# WORK REQUEST
Please restate word for word, and with nothing added, the lines that run from the one holding "blue box: 3 -> 0" to the end of the entries below.

# PROVIDED RECORDS

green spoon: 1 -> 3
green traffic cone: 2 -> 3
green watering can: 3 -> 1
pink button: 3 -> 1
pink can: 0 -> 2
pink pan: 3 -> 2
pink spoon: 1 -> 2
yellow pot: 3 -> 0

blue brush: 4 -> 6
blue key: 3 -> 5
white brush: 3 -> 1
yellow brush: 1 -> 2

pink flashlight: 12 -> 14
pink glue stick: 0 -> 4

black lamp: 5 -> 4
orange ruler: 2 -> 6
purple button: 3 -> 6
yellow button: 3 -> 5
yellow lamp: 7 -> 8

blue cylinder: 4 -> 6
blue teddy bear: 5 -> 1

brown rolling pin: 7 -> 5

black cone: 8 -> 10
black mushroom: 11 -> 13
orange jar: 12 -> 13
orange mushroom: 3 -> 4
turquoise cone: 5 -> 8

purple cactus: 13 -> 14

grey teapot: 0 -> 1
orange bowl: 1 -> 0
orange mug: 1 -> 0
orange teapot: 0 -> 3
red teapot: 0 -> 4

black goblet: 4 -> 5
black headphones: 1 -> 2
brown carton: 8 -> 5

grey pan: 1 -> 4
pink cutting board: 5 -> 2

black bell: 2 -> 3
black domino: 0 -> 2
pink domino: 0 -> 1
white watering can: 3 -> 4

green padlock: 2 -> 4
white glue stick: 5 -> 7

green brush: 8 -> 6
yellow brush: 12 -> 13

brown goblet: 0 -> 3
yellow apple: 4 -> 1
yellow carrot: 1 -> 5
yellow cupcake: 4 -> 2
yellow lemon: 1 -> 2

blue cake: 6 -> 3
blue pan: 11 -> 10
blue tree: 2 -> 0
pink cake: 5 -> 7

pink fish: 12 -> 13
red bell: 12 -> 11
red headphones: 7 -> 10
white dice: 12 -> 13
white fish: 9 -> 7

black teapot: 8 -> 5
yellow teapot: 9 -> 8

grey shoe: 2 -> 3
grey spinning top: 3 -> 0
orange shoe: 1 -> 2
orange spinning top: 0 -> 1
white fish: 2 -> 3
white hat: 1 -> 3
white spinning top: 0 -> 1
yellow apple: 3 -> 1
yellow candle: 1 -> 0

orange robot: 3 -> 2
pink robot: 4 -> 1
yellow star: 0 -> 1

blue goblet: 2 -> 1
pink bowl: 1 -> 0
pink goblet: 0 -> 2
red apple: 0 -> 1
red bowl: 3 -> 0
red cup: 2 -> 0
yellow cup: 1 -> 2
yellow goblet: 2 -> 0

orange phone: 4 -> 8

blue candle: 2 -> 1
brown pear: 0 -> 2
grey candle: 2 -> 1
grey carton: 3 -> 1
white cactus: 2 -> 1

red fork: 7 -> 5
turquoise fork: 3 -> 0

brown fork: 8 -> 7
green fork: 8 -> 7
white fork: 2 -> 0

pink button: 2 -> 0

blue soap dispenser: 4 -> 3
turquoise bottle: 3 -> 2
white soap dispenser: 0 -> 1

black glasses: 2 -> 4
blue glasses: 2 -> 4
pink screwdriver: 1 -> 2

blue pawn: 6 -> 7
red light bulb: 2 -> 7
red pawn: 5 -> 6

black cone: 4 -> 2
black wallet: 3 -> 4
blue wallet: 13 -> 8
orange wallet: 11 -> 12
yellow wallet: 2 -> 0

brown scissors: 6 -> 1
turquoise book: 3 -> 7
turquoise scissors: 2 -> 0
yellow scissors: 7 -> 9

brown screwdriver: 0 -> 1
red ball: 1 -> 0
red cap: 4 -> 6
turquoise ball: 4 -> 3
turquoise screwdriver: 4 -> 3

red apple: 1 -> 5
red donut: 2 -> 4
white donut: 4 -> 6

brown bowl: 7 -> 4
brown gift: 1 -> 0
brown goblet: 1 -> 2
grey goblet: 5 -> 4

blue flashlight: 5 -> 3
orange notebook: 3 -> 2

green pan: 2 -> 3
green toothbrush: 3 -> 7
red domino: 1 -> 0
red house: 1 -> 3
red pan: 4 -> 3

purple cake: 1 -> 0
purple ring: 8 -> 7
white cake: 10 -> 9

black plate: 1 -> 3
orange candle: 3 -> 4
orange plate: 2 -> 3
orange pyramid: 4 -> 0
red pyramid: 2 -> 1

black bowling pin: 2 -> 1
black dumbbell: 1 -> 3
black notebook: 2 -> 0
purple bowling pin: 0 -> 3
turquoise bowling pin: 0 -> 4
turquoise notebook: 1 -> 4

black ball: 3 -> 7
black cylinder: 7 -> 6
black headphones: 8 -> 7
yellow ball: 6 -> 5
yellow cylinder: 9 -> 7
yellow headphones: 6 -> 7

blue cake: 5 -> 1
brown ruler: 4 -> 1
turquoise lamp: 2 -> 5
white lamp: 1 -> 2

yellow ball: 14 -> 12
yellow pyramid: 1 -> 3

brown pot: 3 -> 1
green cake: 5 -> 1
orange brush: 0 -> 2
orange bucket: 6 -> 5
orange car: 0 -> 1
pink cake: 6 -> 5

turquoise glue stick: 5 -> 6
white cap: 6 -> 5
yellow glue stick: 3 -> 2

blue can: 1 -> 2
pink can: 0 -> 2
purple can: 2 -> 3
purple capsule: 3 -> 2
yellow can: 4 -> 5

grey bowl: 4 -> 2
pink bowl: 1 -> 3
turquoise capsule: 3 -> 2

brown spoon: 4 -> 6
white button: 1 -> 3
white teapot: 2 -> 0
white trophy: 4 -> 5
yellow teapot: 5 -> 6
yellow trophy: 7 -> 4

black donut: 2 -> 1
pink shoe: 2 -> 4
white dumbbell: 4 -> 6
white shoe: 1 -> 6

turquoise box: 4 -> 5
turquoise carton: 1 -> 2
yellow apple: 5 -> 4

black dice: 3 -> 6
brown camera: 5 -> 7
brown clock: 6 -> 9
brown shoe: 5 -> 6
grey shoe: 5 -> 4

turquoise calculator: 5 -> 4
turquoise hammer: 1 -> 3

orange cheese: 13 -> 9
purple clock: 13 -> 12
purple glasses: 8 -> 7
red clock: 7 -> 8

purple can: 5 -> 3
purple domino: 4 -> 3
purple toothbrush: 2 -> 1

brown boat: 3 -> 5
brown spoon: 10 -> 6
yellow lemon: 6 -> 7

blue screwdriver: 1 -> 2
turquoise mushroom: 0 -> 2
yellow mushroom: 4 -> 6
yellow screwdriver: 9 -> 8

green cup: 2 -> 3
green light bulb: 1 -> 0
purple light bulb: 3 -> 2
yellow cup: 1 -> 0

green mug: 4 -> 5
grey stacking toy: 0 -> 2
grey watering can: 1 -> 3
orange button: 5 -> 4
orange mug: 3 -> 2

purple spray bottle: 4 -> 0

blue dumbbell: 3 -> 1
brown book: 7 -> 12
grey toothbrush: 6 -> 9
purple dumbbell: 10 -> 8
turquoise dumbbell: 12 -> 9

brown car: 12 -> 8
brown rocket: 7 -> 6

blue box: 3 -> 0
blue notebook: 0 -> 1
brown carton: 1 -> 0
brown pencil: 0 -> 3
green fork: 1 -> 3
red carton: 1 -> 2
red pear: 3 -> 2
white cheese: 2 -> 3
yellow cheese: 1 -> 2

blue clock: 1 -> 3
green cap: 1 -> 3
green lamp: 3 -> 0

# SOLUTION TO THIS EXERCISE
blue box: 3 -> 0
blue notebook: 0 -> 1
brown carton: 1 -> 0
brown pencil: 0 -> 3
green fork: 1 -> 3
red carton: 1 -> 2
red pear: 3 -> 2
white cheese: 2 -> 3
yellow cheese: 1 -> 2

blue clock: 1 -> 3
green cap: 1 -> 3
green lamp: 3 -> 0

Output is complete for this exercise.